Image sequences with motion text —
--- START ---

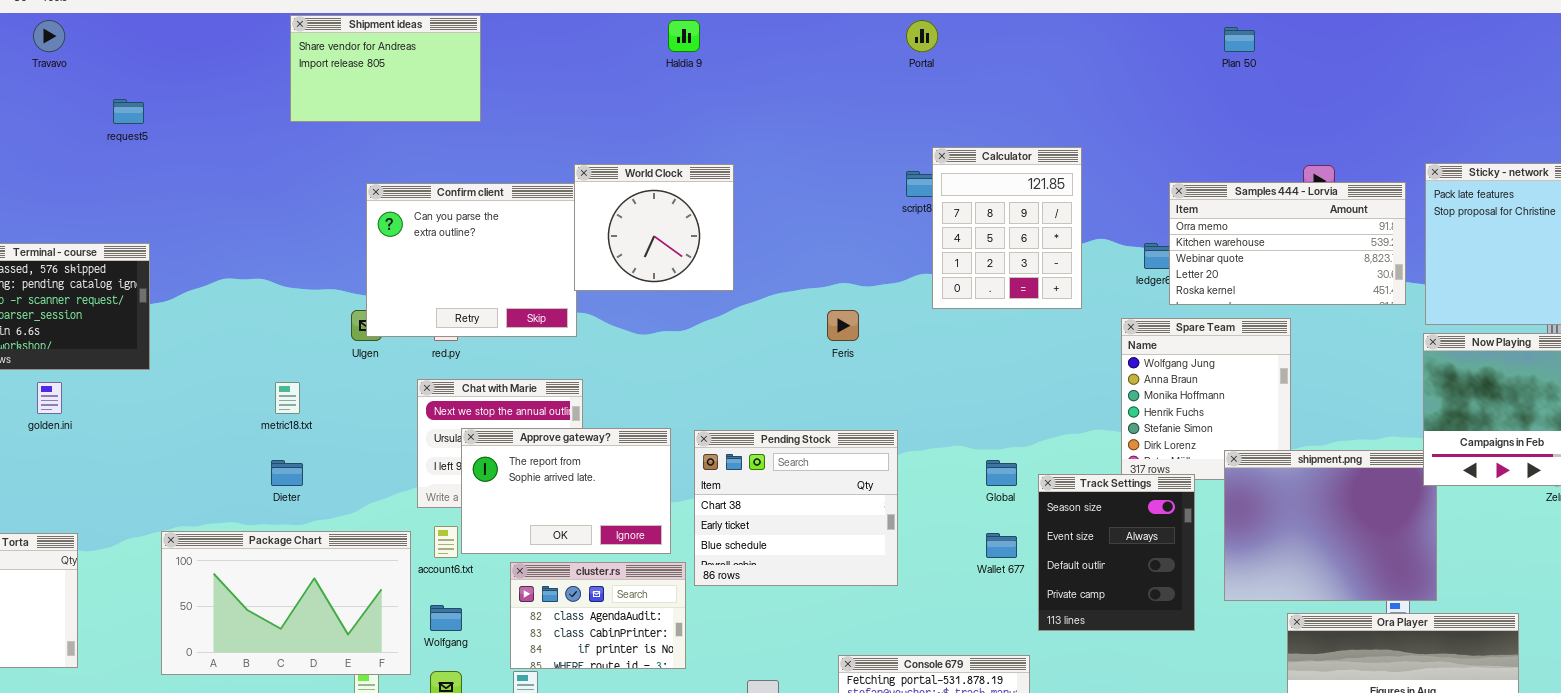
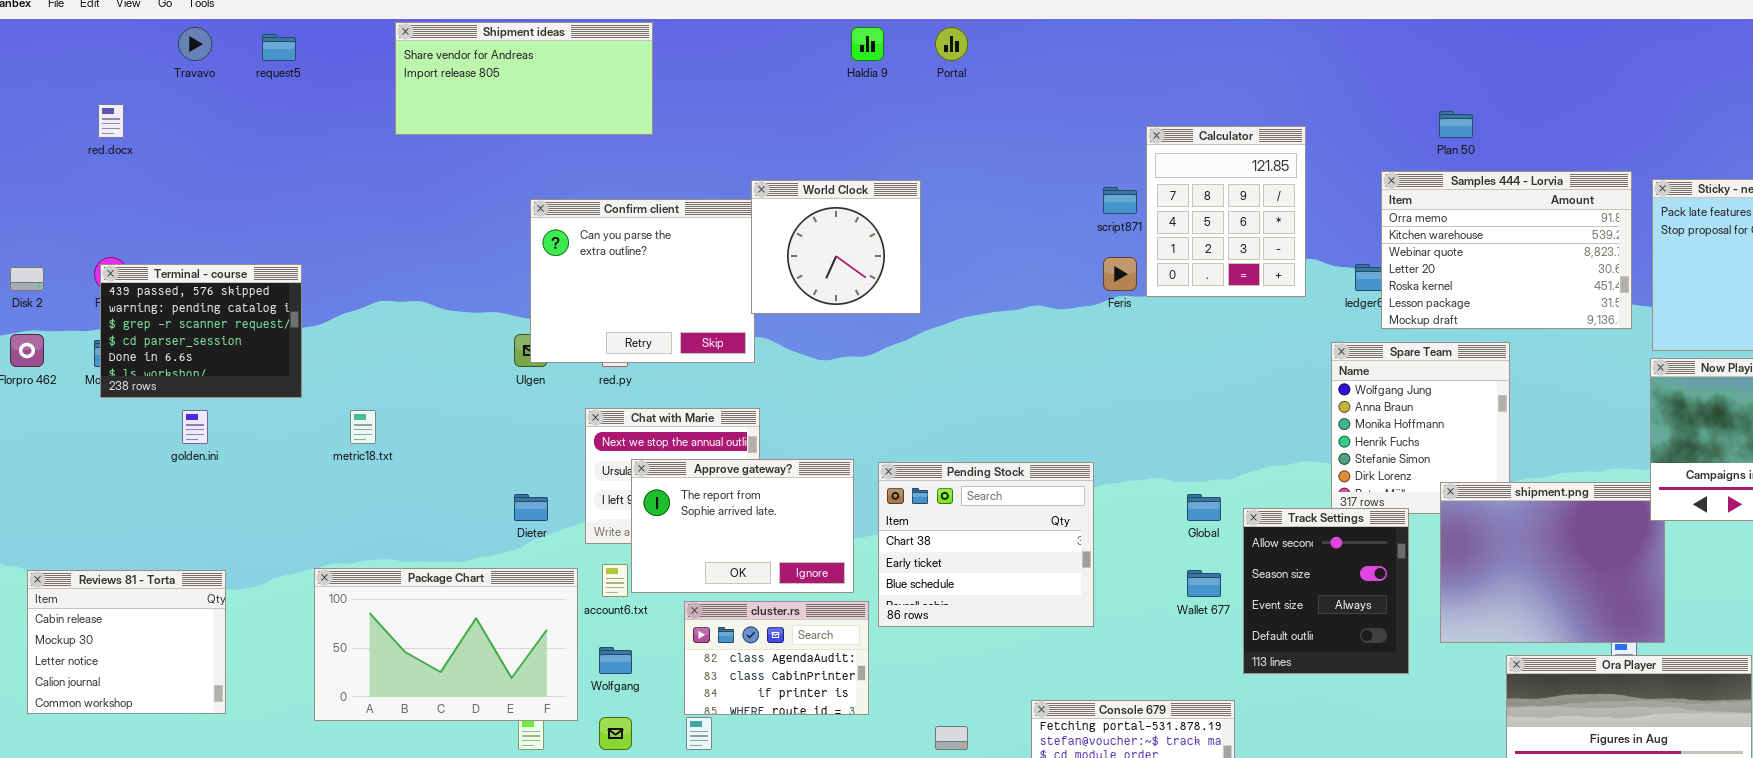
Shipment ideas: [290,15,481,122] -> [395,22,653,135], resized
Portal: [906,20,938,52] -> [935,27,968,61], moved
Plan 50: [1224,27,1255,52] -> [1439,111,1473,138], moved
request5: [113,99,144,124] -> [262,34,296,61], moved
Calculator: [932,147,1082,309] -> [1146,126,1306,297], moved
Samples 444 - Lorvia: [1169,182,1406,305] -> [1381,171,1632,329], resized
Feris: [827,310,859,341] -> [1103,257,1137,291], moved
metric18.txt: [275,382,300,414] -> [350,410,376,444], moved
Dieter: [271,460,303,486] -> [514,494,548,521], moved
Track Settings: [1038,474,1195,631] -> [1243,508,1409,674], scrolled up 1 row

--- END ---

What you are asked to do —
All lines of the data that hold "resized" need to be copied.

Response area —
Shipment ideas: [290,15,481,122] -> [395,22,653,135], resized
Samples 444 - Lorvia: [1169,182,1406,305] -> [1381,171,1632,329], resized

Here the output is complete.